:: MATERIAL PROVIDED ::
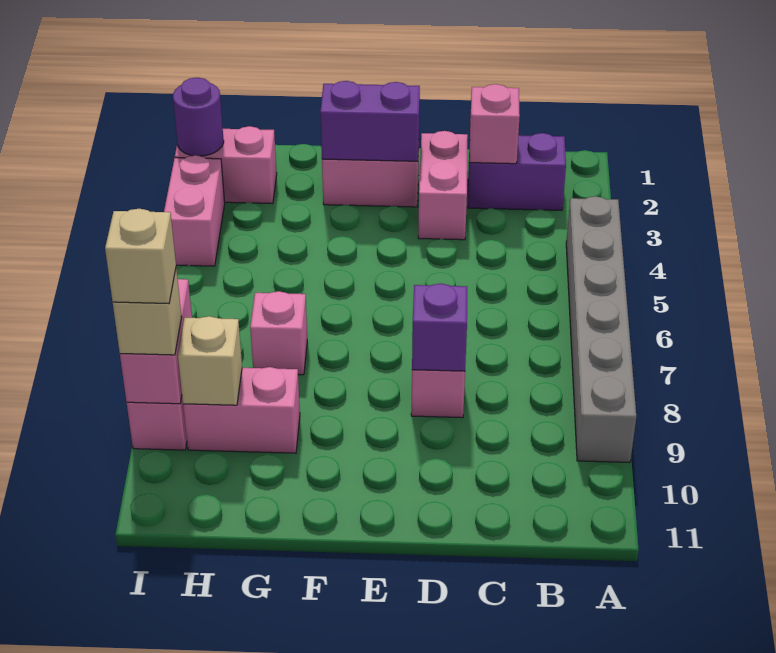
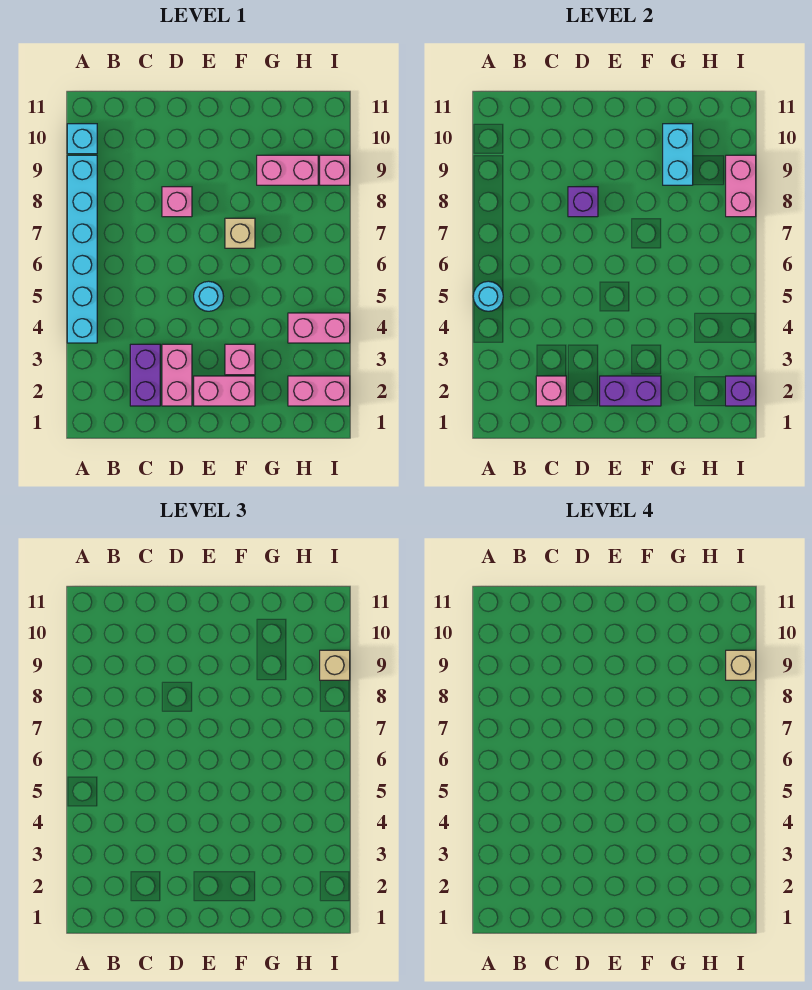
grey brick A4:A9 level 1 -> cyan brick A4:A9 level 1
none -> cyan round brick A5 level 2
none -> cyan brick A10 level 1
purple brick B2:C2 level 1 -> purple brick C2:C3 level 1
none -> cyan round brick E5 level 1
pink brick G7 level 1 -> pink brick F3 level 1
none -> cyan brick G9:G10 level 2
tan brick H9 level 2 -> tan brick F7 level 1
purple round brick I2 level 2 -> purple brick I2 level 2
pink brick I3:I4 level 1 -> pink brick H4:I4 level 1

:: WHAT IS NEEDED ::
Pictures stay out. Print the data exactly, from its first line through the line containing "pink brick G7".

:: ANSWER SECTION ::
grey brick A4:A9 level 1 -> cyan brick A4:A9 level 1
none -> cyan round brick A5 level 2
none -> cyan brick A10 level 1
purple brick B2:C2 level 1 -> purple brick C2:C3 level 1
none -> cyan round brick E5 level 1
pink brick G7 level 1 -> pink brick F3 level 1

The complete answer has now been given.